- **Your instructions**:
Below are the records; count how many of their lines contain the word "brown" and give that number only.
_ _ _ _
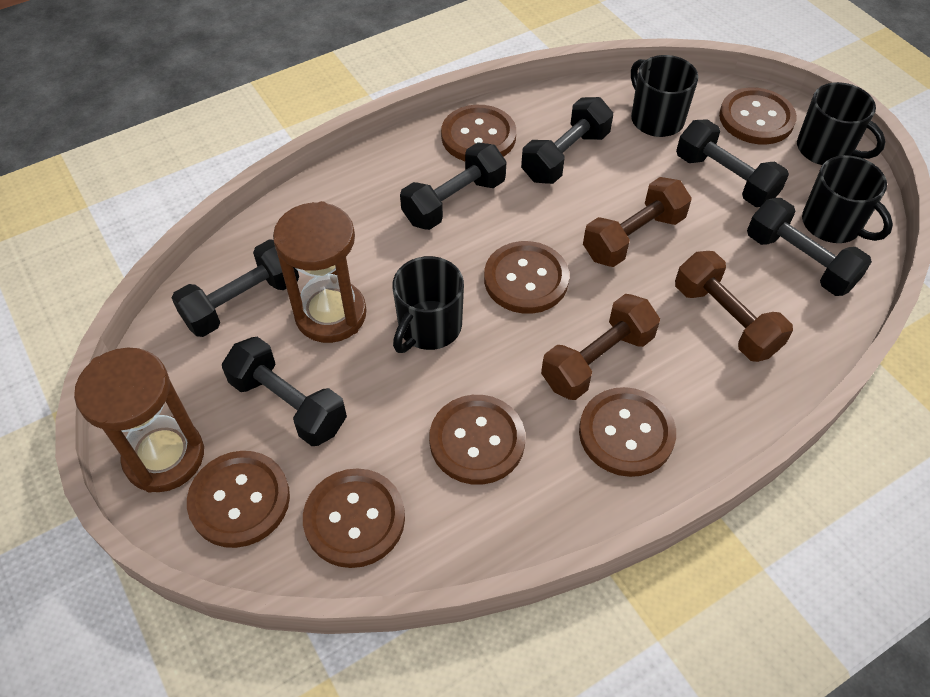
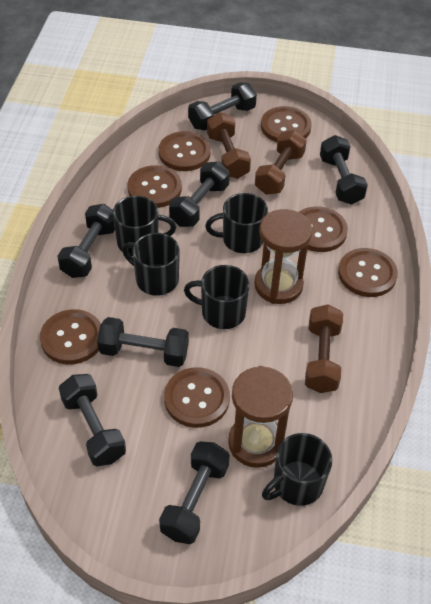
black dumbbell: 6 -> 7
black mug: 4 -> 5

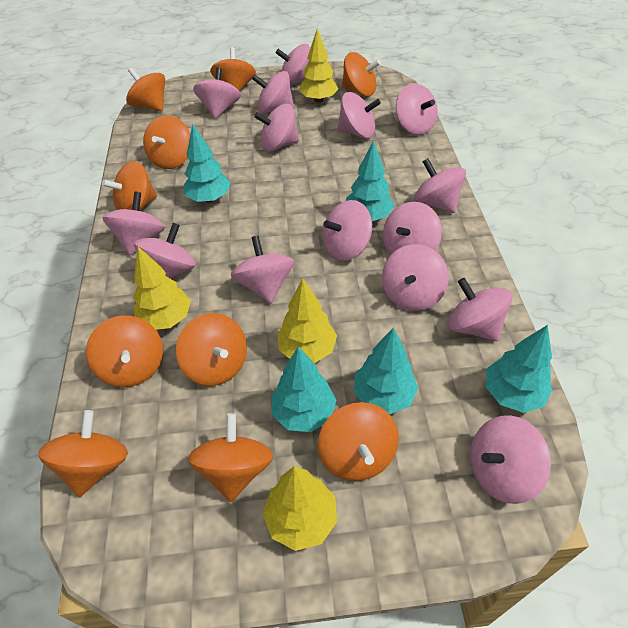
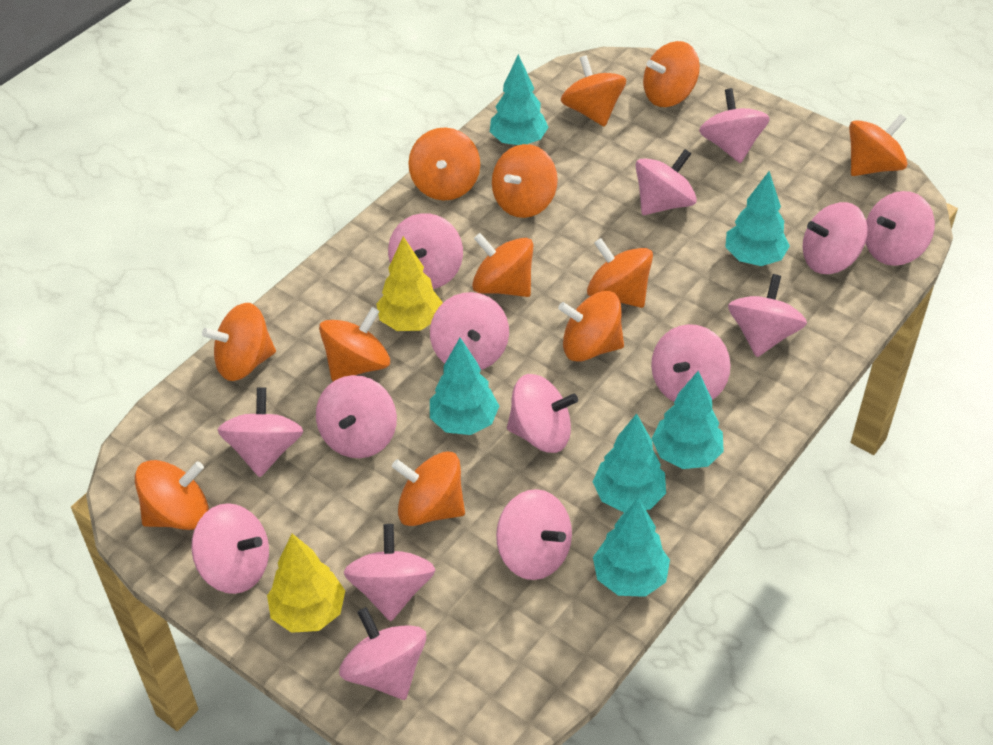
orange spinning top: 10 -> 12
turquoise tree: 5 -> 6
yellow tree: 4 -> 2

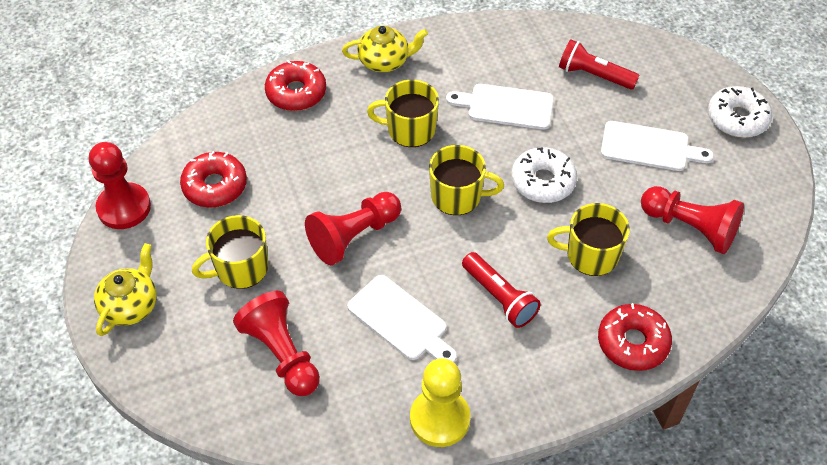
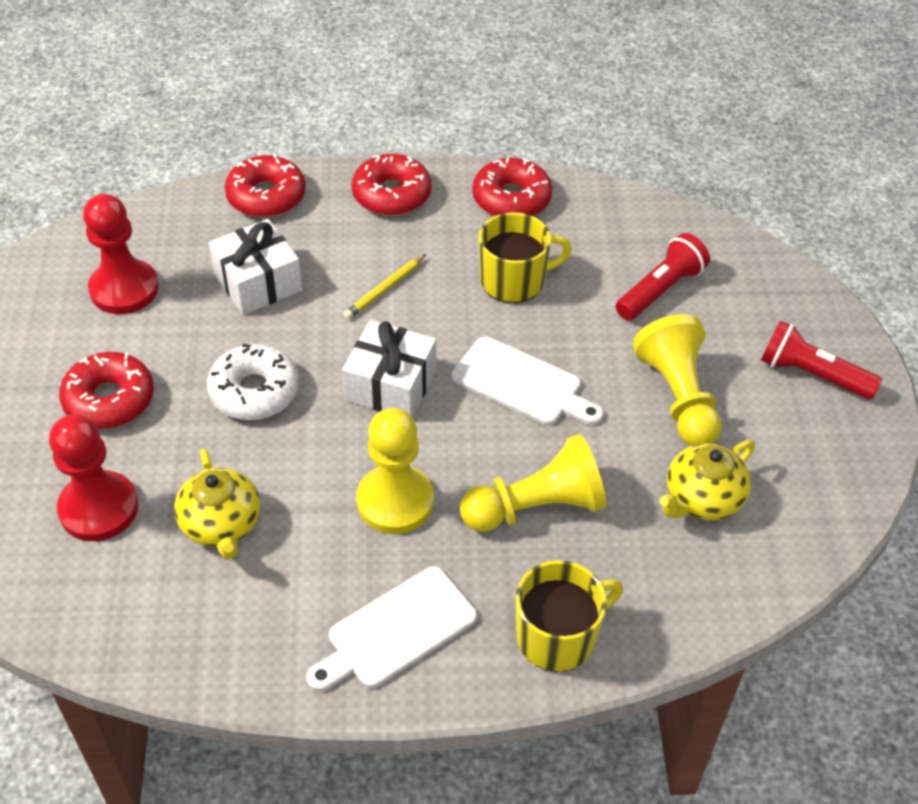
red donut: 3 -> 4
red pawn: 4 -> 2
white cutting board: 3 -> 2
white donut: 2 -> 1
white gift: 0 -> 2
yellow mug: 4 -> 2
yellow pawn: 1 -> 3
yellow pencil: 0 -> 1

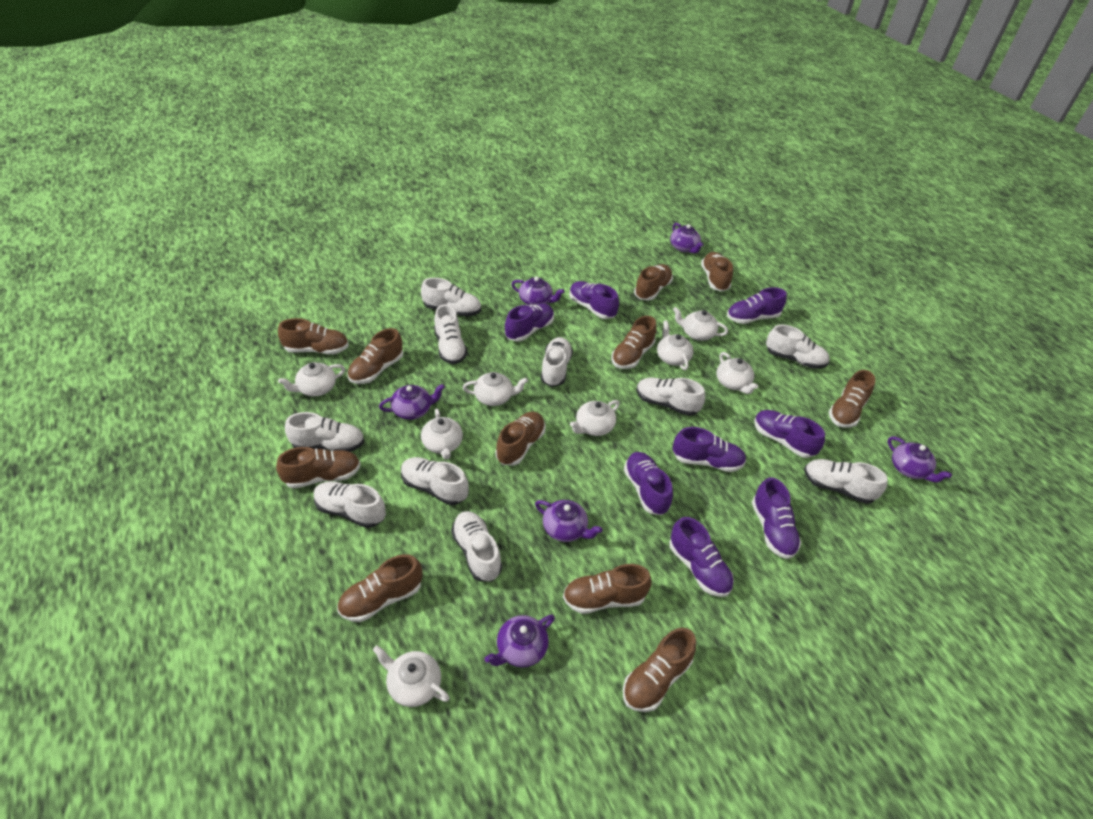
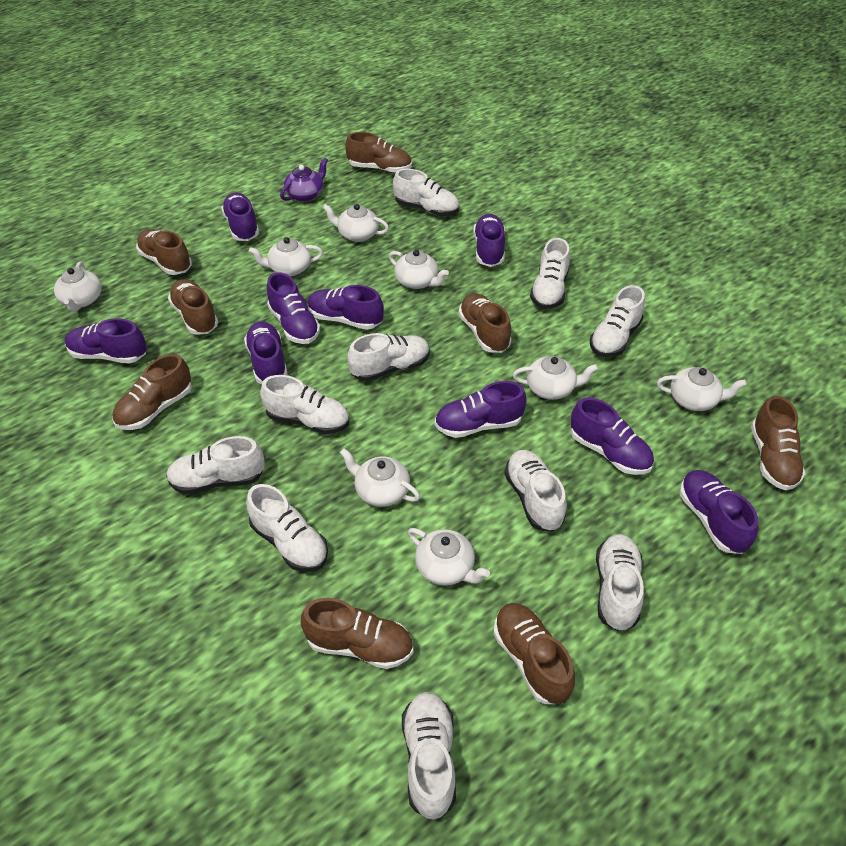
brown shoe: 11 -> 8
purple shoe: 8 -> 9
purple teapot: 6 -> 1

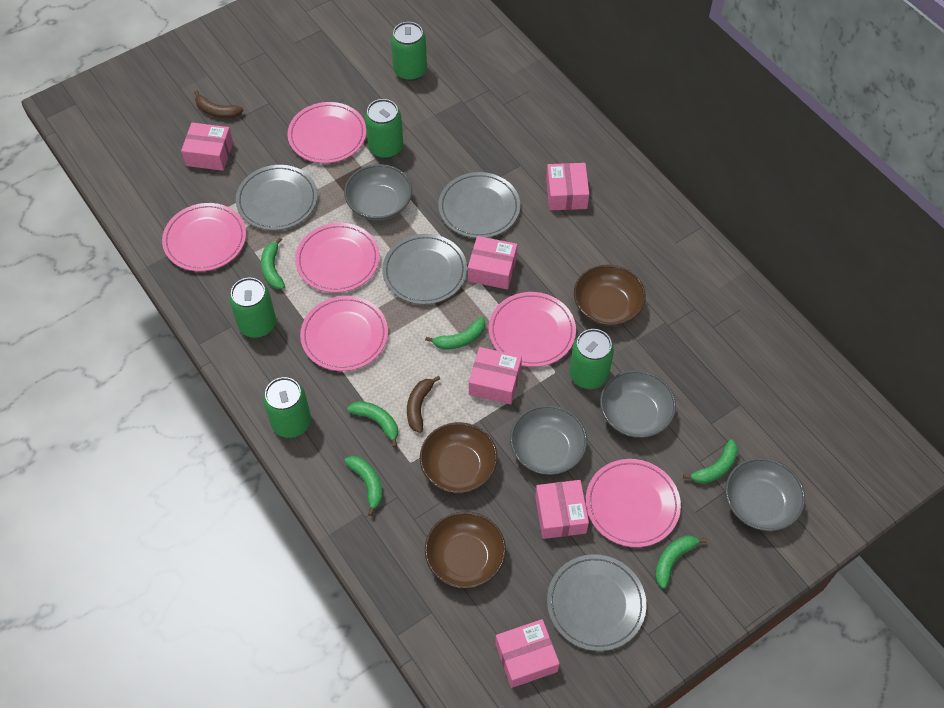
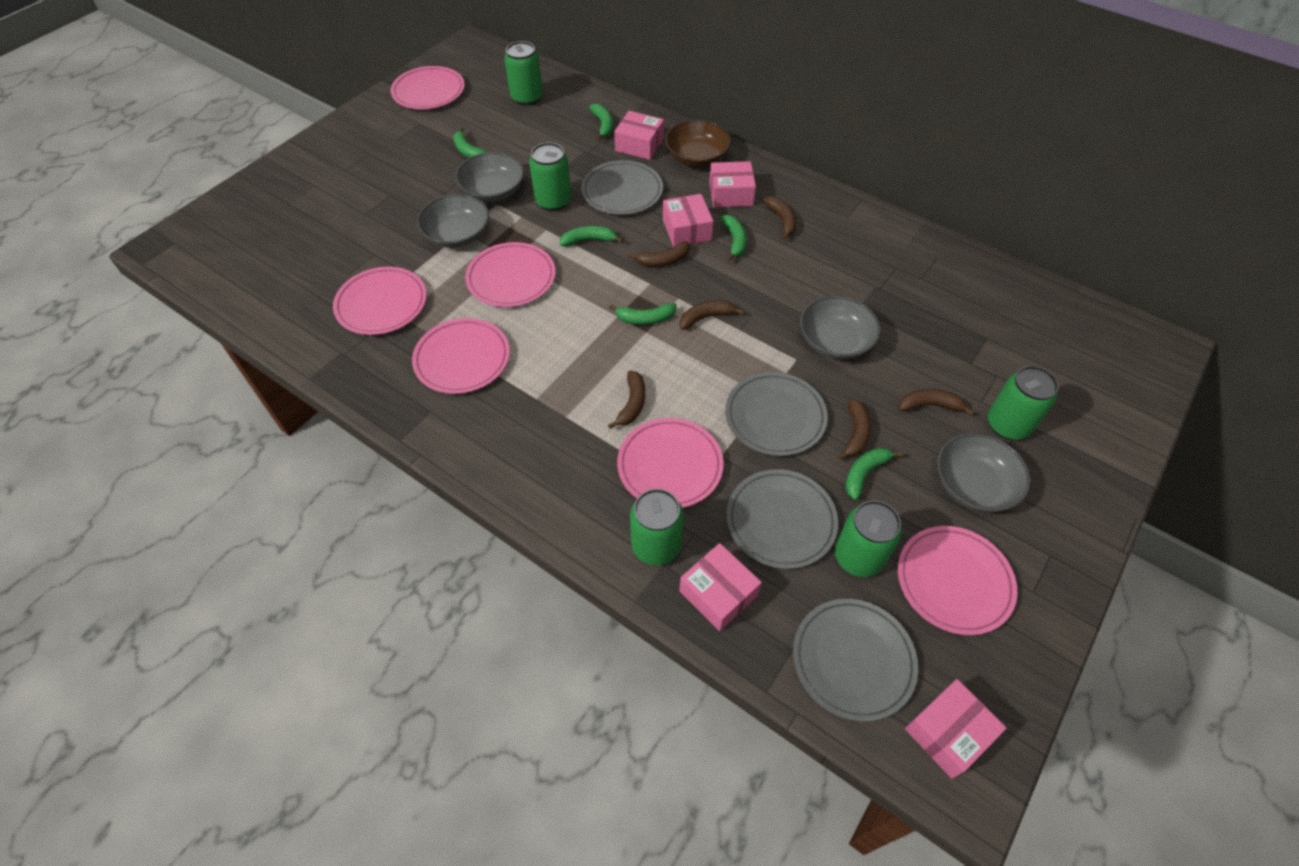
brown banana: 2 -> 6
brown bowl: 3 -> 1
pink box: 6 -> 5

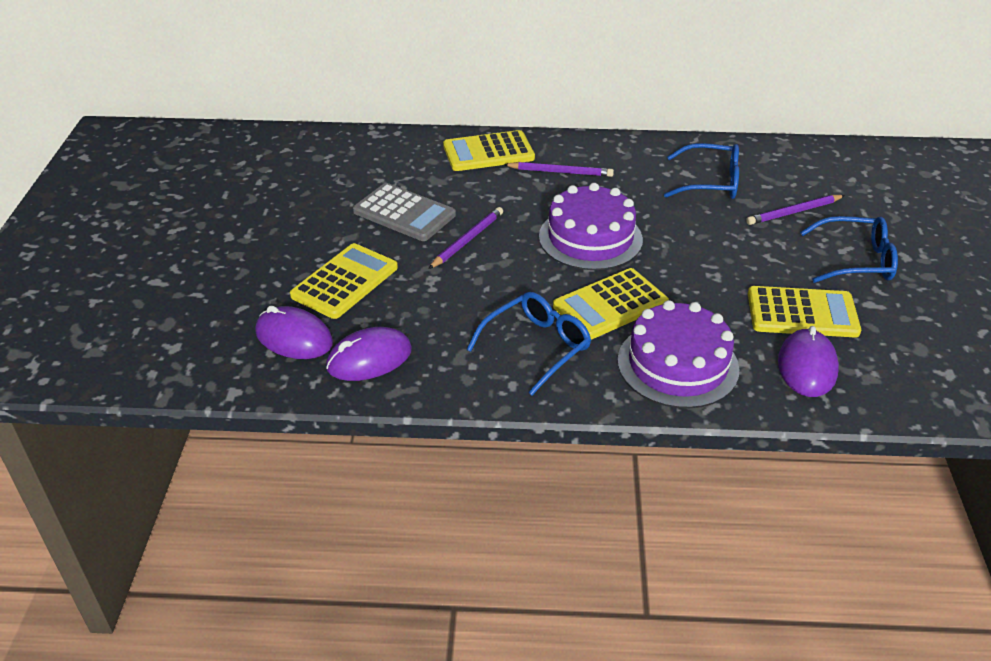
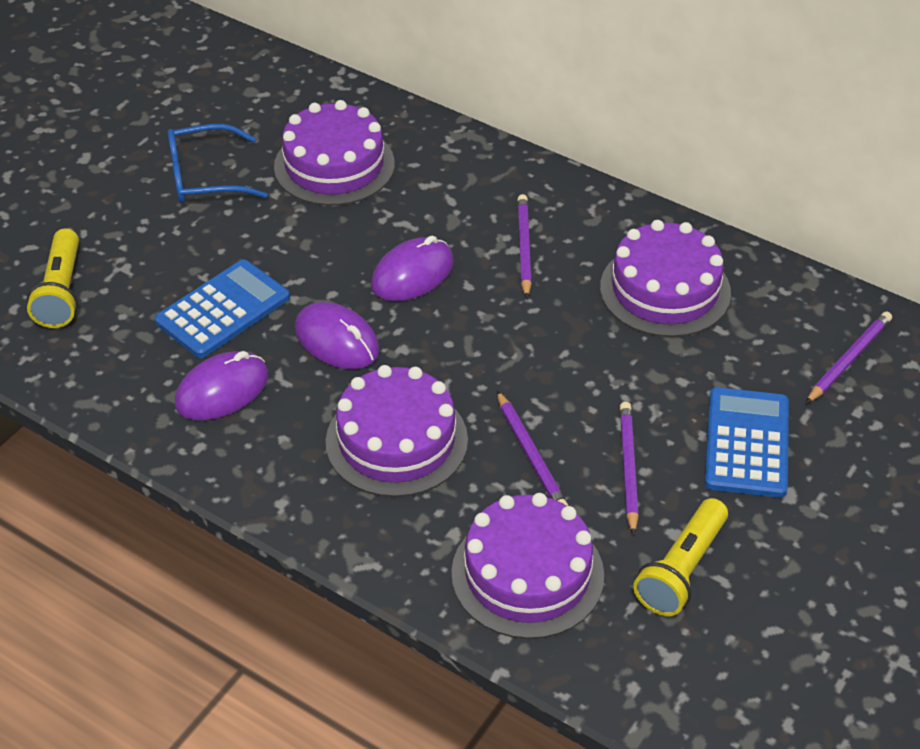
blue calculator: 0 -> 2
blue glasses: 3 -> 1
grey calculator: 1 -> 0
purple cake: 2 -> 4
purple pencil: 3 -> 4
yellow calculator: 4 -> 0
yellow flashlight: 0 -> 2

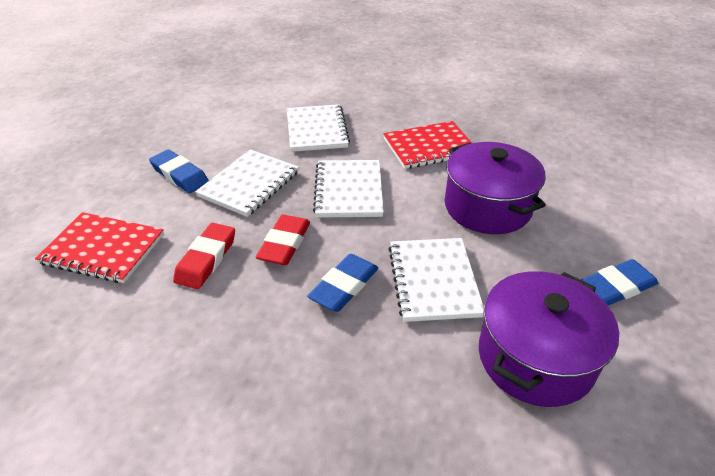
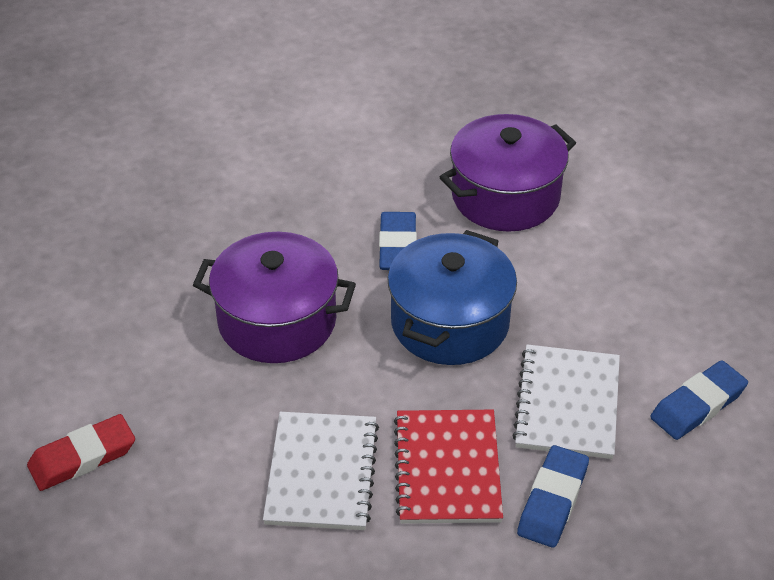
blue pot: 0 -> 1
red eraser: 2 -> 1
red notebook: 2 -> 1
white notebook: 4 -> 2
_ _ _ _
- **Reply**:
3